What to do: Restate word for word every entry that appears below, skipping its pictures.

Data for review:

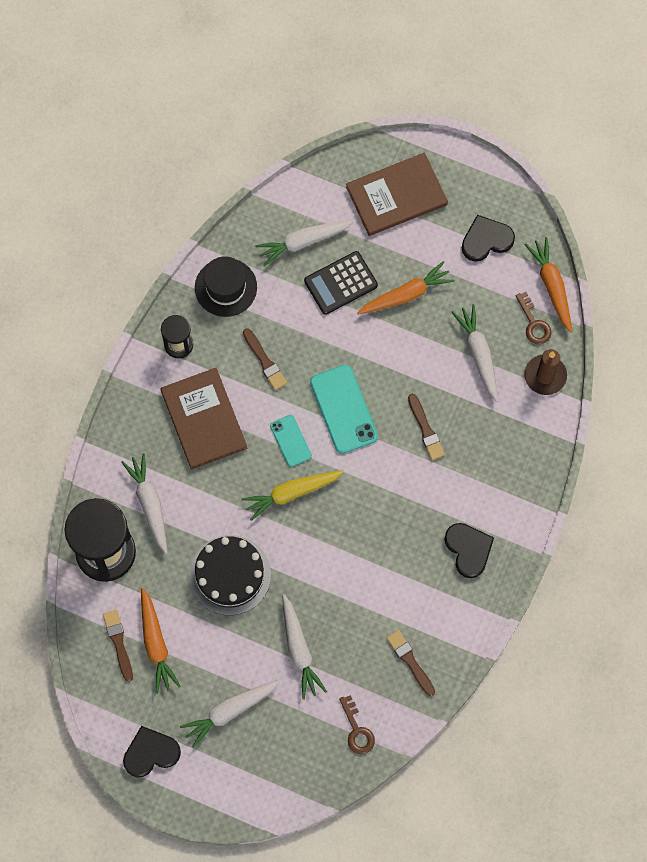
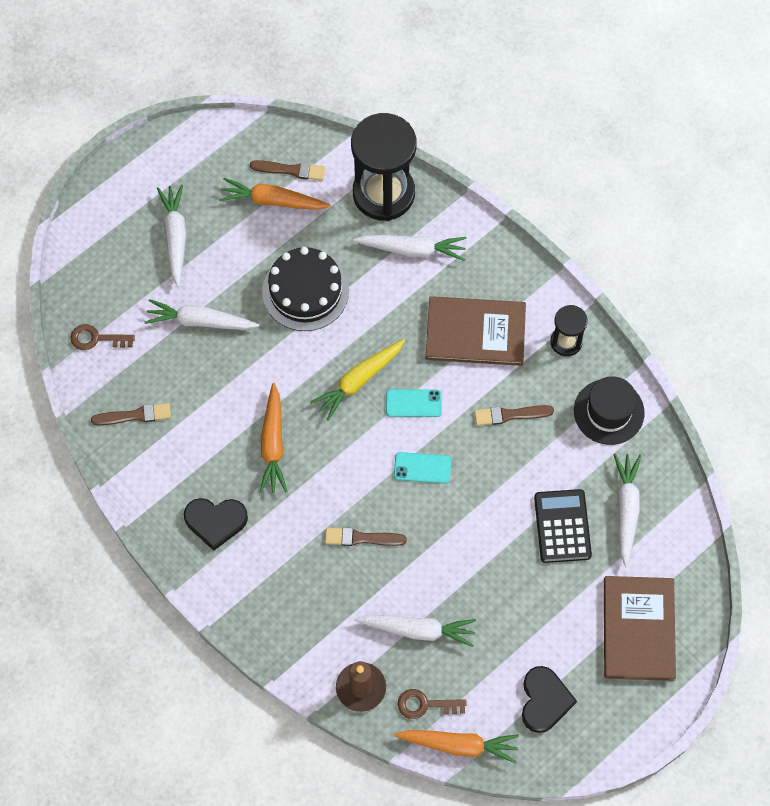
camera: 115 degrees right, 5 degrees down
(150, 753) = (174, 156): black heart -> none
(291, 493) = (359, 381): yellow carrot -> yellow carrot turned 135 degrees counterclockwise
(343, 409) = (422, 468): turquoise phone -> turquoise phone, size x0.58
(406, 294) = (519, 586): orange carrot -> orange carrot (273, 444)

Answer space:
camera: 115 degrees right, 5 degrees down
(150, 753) = (174, 156): black heart -> none
(291, 493) = (359, 381): yellow carrot -> yellow carrot turned 135 degrees counterclockwise
(343, 409) = (422, 468): turquoise phone -> turquoise phone, size x0.58
(406, 294) = (519, 586): orange carrot -> orange carrot (273, 444)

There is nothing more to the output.